> _Activity_
Only the pictures are to be left out; please reproduce everything else in the data exactly.
.....
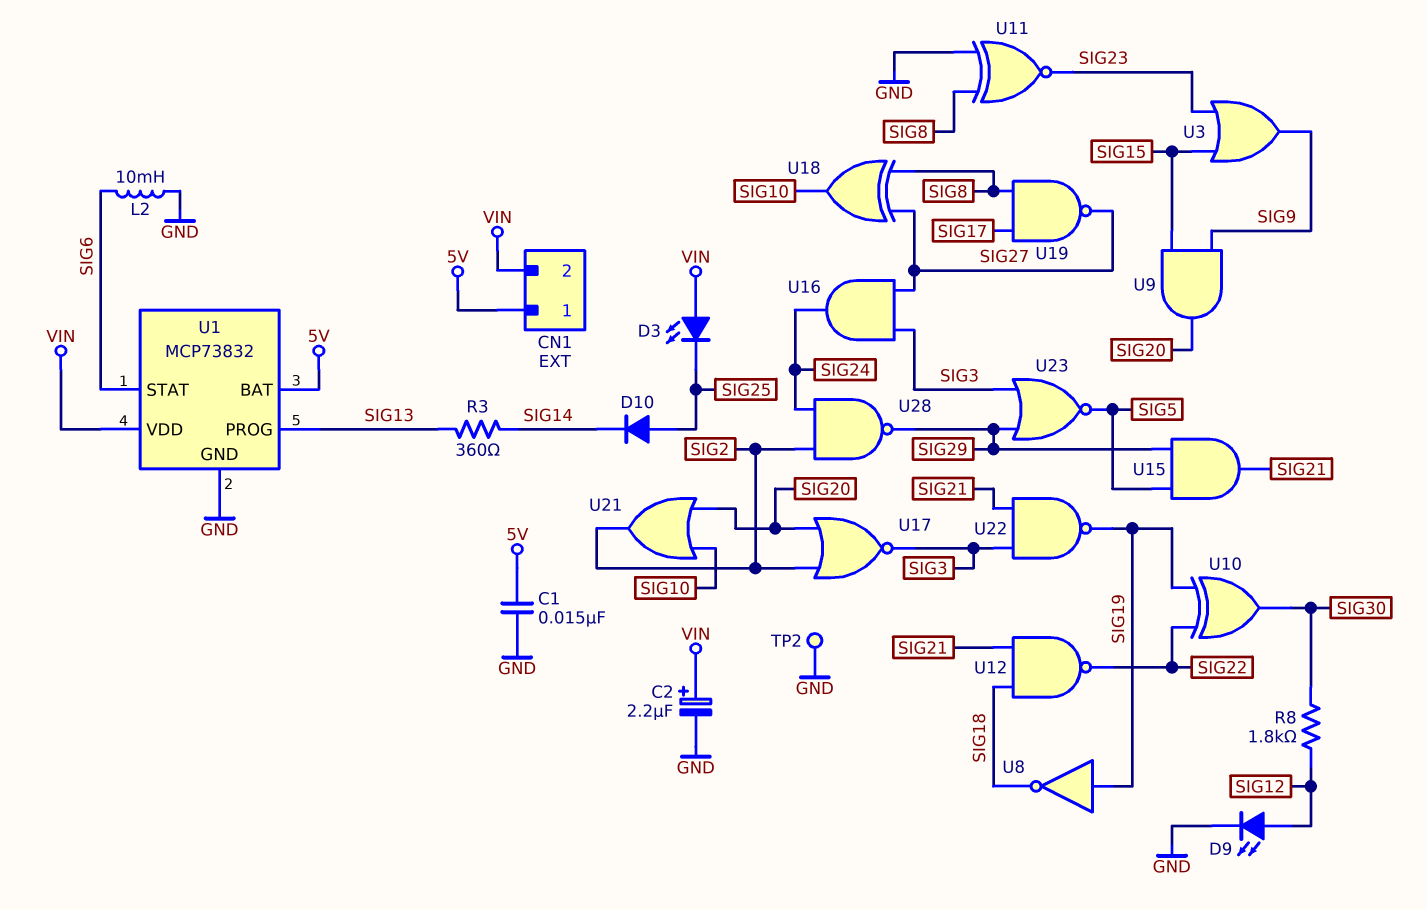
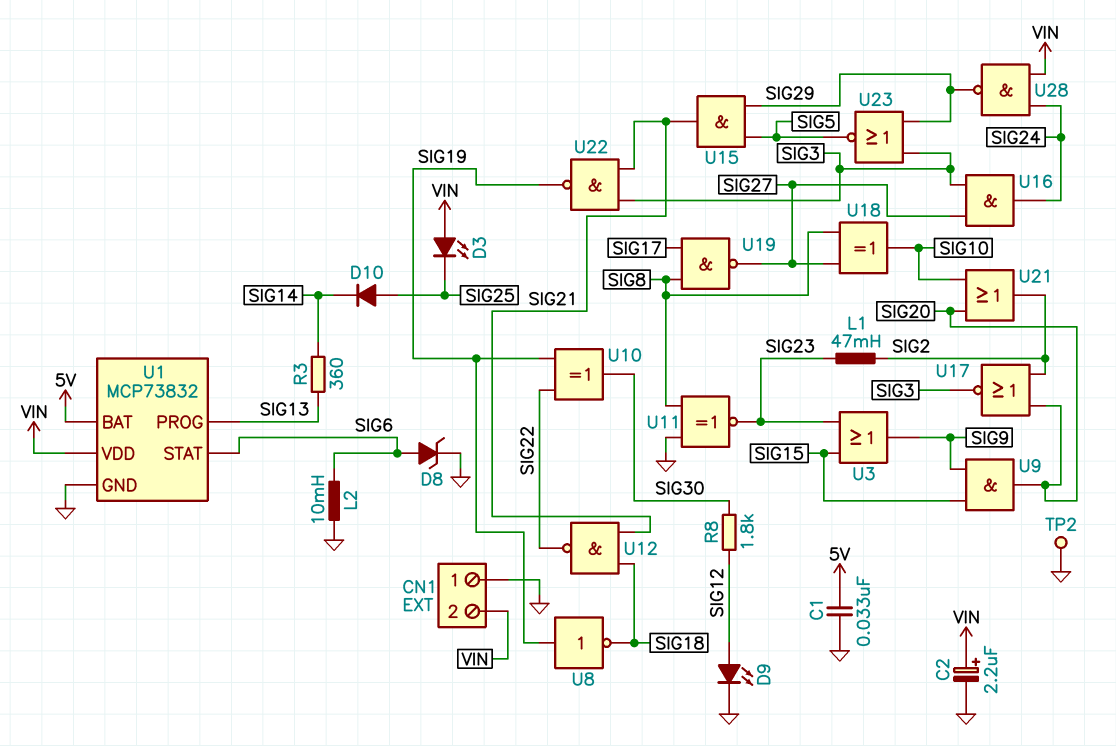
C1: 15nF (5V, GND) -> 33nF (5V, GND)
CN1 pin 1: 5V -> GND
D8: none -> zener (A SIG6, K GND)
L1: none -> 47mH (SIG2, SIG23)
U28: NAND (in SIG2, in SIG24, out SIG29) -> NAND (in SIG24, in VIN, out SIG29)

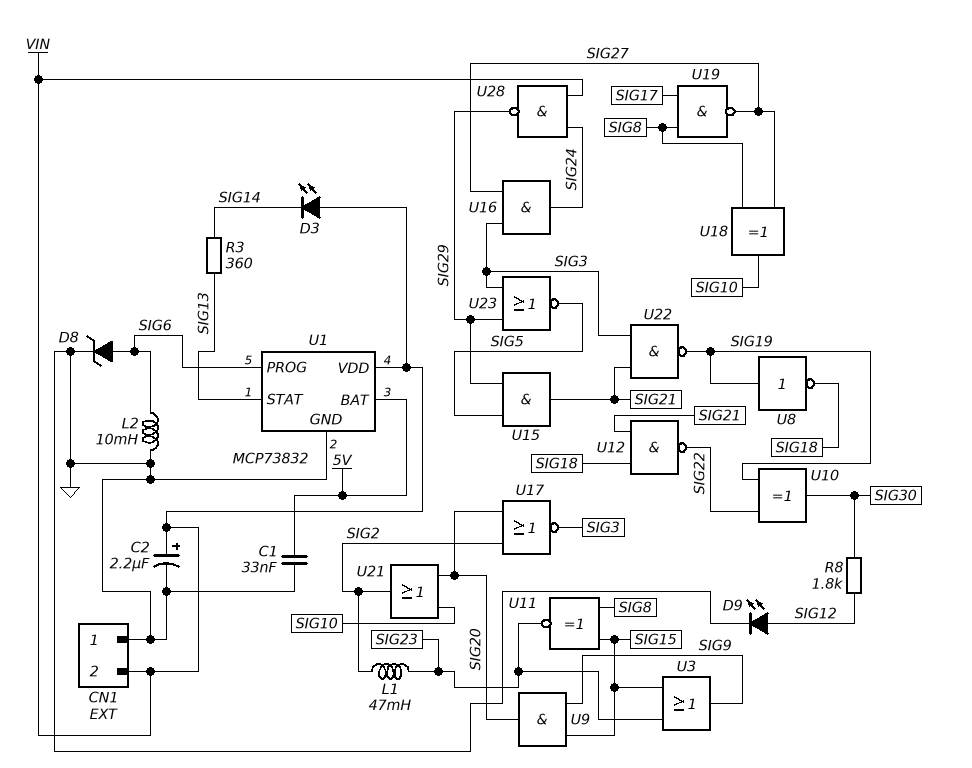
D3: LED (A VIN, K SIG25) -> LED (A VIN, K SIG14)
D10: diode (A SIG25, K SIG14) -> none
TP2: test point (GND) -> none
U1 pin PROG: SIG13 -> SIG6
U1 pin STAT: SIG6 -> SIG13
U11: XNOR (in GND, in SIG8, out SIG23) -> XNOR (in SIG8, in SIG15, out SIG23)

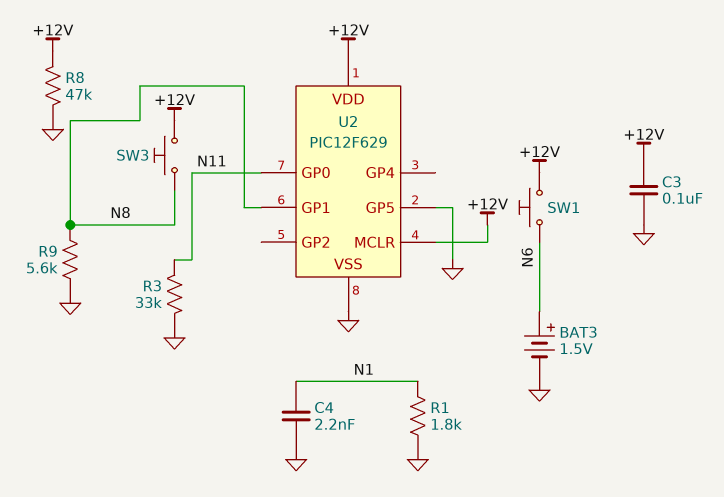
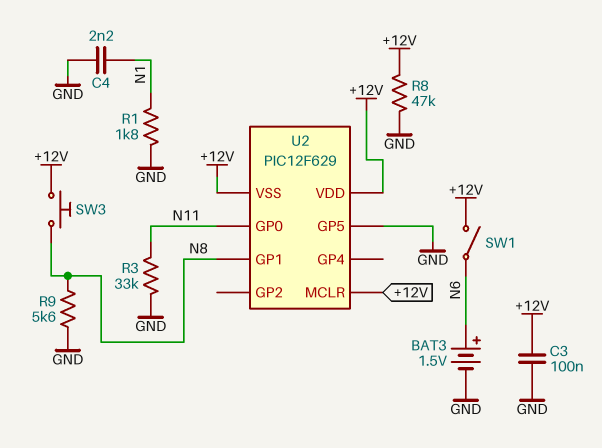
SW1: button (+12V, N6) -> switch (+12V, N6)
U2 pin VSS: GND -> +12V

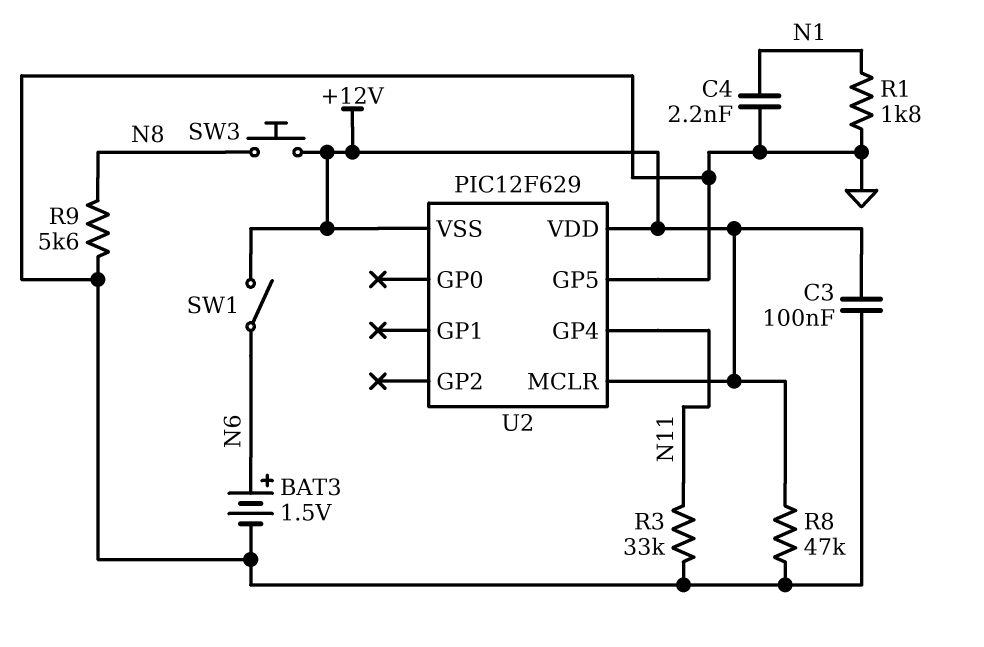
U2 pin GP0: N11 -> none
U2 pin GP1: N8 -> none
U2 pin GP4: none -> N11

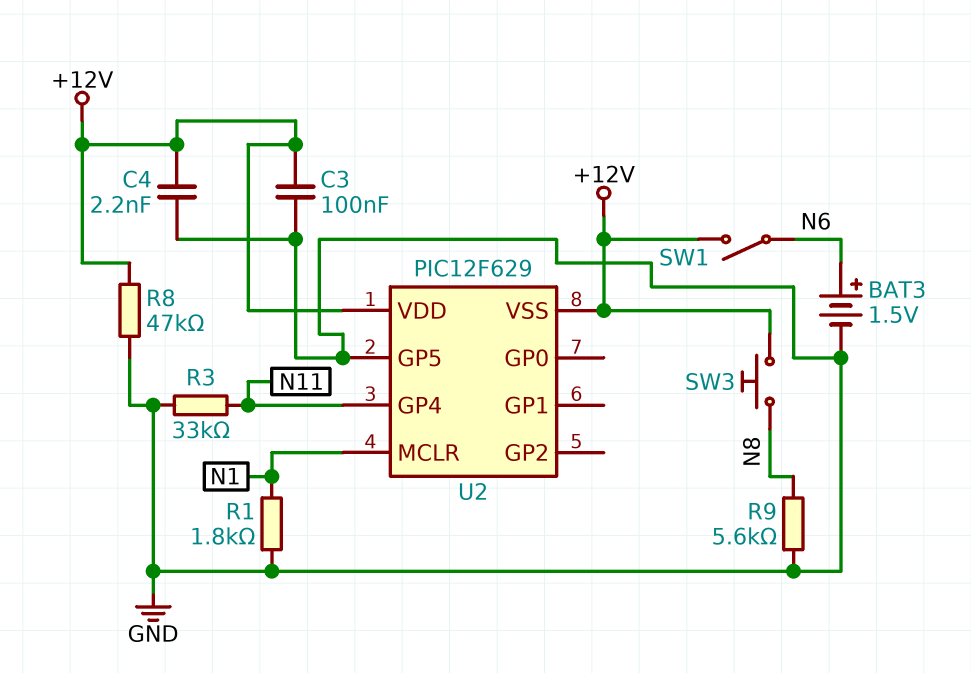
C4: 2.2nF (GND, N1) -> 2.2nF (+12V, GND)
U2 pin MCLR: +12V -> N1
.....
> _Response for this exercise_
C1: 15nF (5V, GND) -> 33nF (5V, GND)
CN1 pin 1: 5V -> GND
D8: none -> zener (A SIG6, K GND)
L1: none -> 47mH (SIG2, SIG23)
U28: NAND (in SIG2, in SIG24, out SIG29) -> NAND (in SIG24, in VIN, out SIG29)

D3: LED (A VIN, K SIG25) -> LED (A VIN, K SIG14)
D10: diode (A SIG25, K SIG14) -> none
TP2: test point (GND) -> none
U1 pin PROG: SIG13 -> SIG6
U1 pin STAT: SIG6 -> SIG13
U11: XNOR (in GND, in SIG8, out SIG23) -> XNOR (in SIG8, in SIG15, out SIG23)

SW1: button (+12V, N6) -> switch (+12V, N6)
U2 pin VSS: GND -> +12V

U2 pin GP0: N11 -> none
U2 pin GP1: N8 -> none
U2 pin GP4: none -> N11

C4: 2.2nF (GND, N1) -> 2.2nF (+12V, GND)
U2 pin MCLR: +12V -> N1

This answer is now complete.